BEGIN

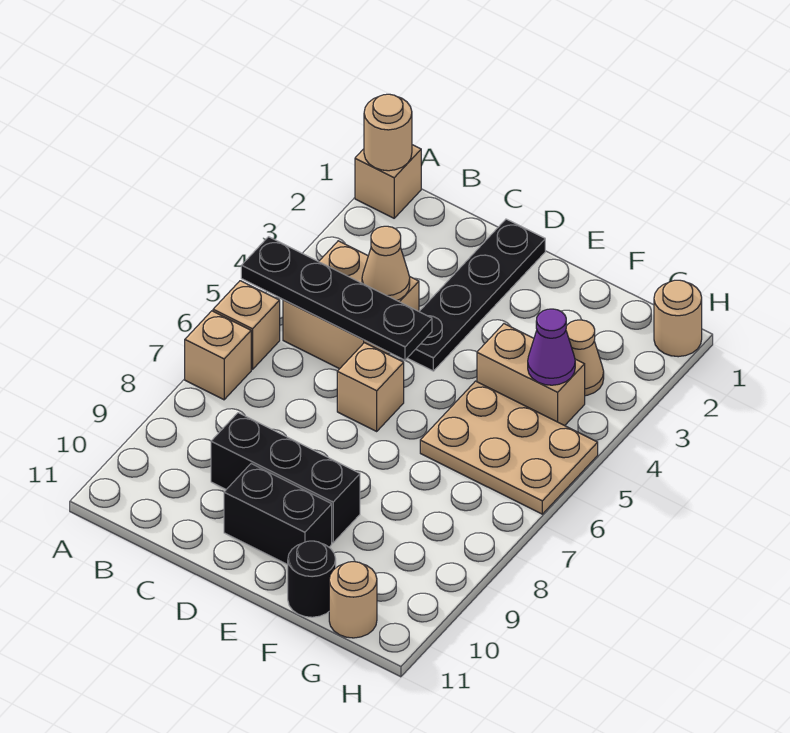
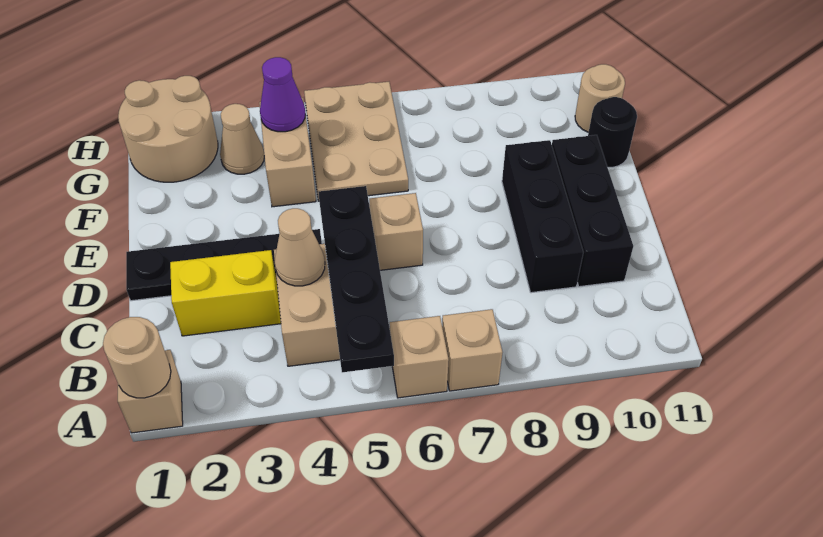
none -> yellow brick C2:C3 level 1
black brick D10:E10 level 1 -> black brick C10:E10 level 1
tan round brick H1 level 1 -> tan round brick G1:H2 level 1

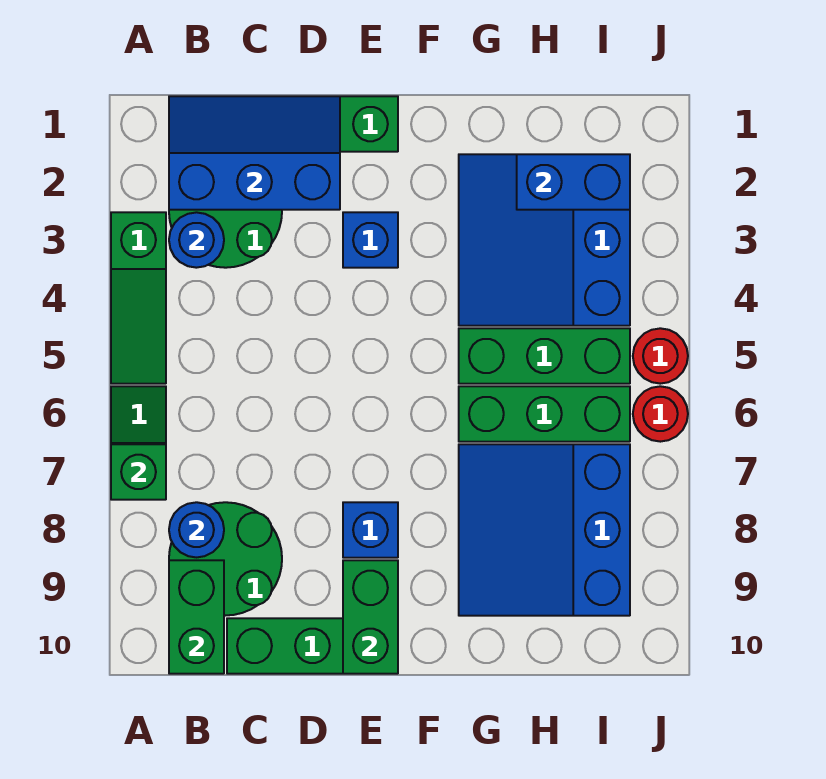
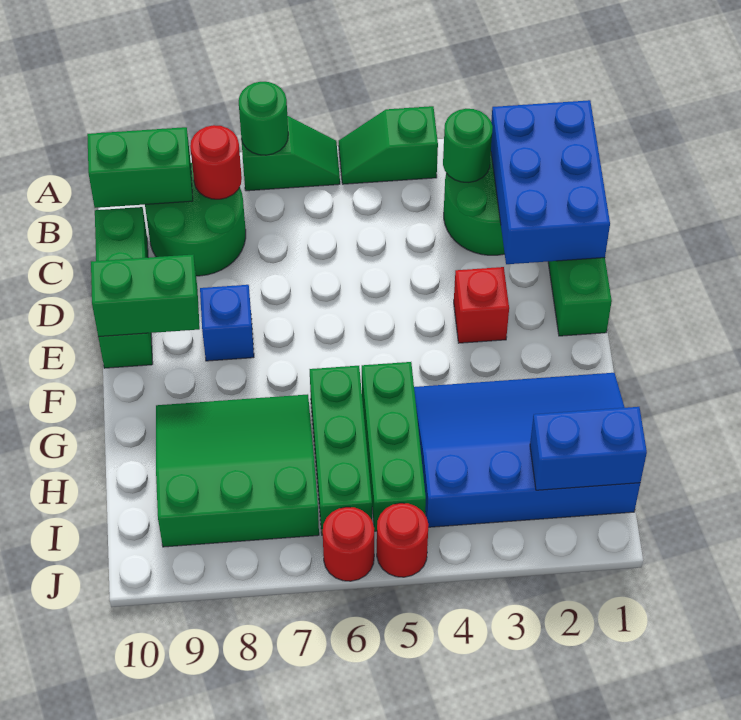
green slope A3:A5 level 1 top 3 -> green slope A4:A5 level 1 top 4
green brick A7 level 2 -> green round brick A7 level 2
blue slope B1:D2 level 2 top 2 -> blue brick B1:D2 level 2
blue round brick B3 level 2 -> green round brick B3 level 2
blue round brick B8 level 2 -> red round brick B8 level 2
blue brick E3 level 1 -> red brick E3 level 1
blue slope G2:I4 level 1 top I -> blue slope G1:I4 level 1 top I
blue slope G7:I9 level 1 top I -> green slope G7:I9 level 1 top I
blue brick H2:I2 level 2 -> blue brick I1:I2 level 2

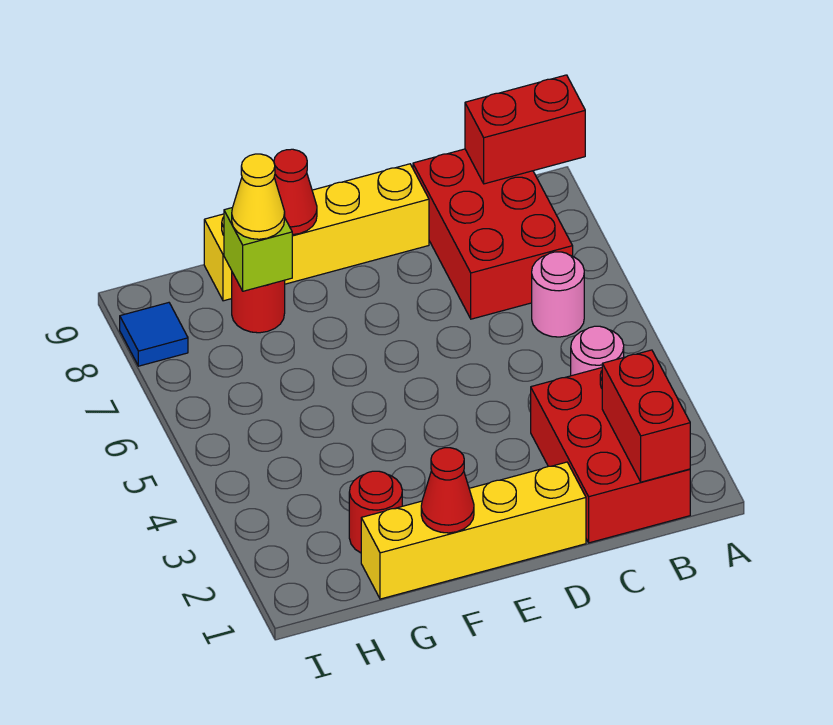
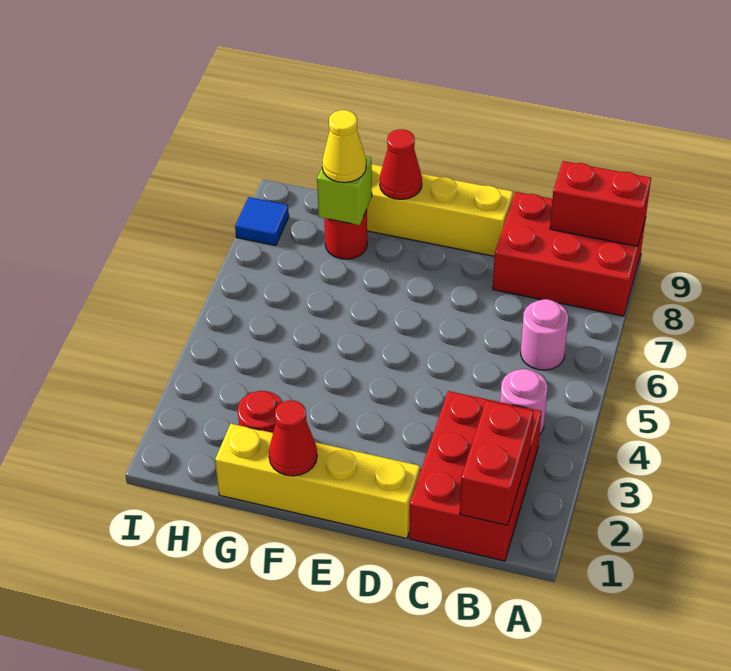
red brick B7:C9 level 1 -> red brick A8:C9 level 1

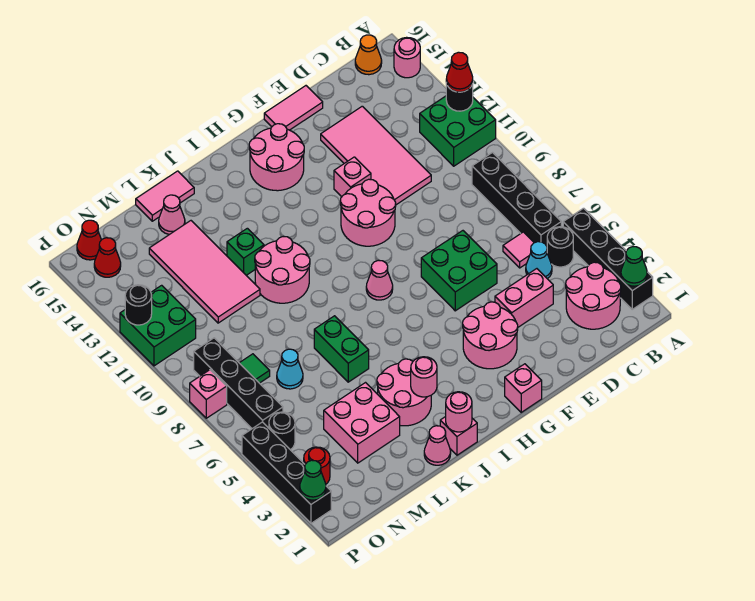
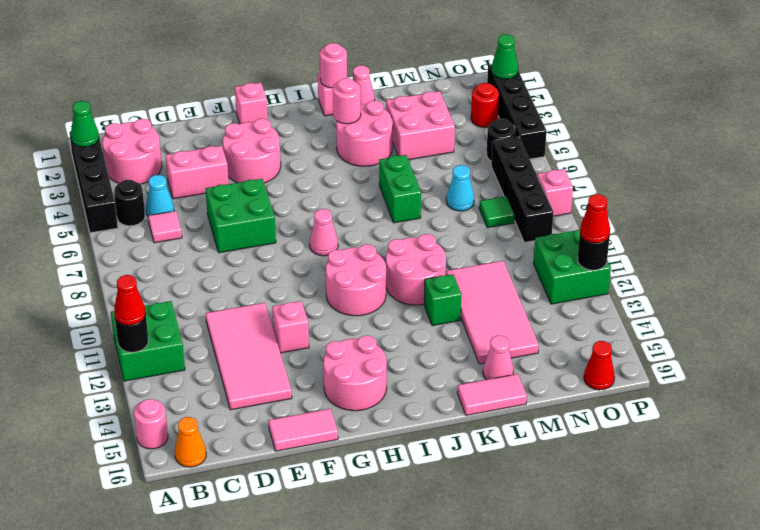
black brick B6:B9 level 1 -> none
pink round brick F10:G11 level 1 -> pink round brick H10:I11 level 1
red cone O15 level 1 -> red cone P12 level 3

END

◆ **What to work on**
Drop the pictures and give every line above again exactly.

◆ **Solution for this problem**
none -> yellow brick C2:C3 level 1
black brick D10:E10 level 1 -> black brick C10:E10 level 1
tan round brick H1 level 1 -> tan round brick G1:H2 level 1

green slope A3:A5 level 1 top 3 -> green slope A4:A5 level 1 top 4
green brick A7 level 2 -> green round brick A7 level 2
blue slope B1:D2 level 2 top 2 -> blue brick B1:D2 level 2
blue round brick B3 level 2 -> green round brick B3 level 2
blue round brick B8 level 2 -> red round brick B8 level 2
blue brick E3 level 1 -> red brick E3 level 1
blue slope G2:I4 level 1 top I -> blue slope G1:I4 level 1 top I
blue slope G7:I9 level 1 top I -> green slope G7:I9 level 1 top I
blue brick H2:I2 level 2 -> blue brick I1:I2 level 2

red brick B7:C9 level 1 -> red brick A8:C9 level 1

black brick B6:B9 level 1 -> none
pink round brick F10:G11 level 1 -> pink round brick H10:I11 level 1
red cone O15 level 1 -> red cone P12 level 3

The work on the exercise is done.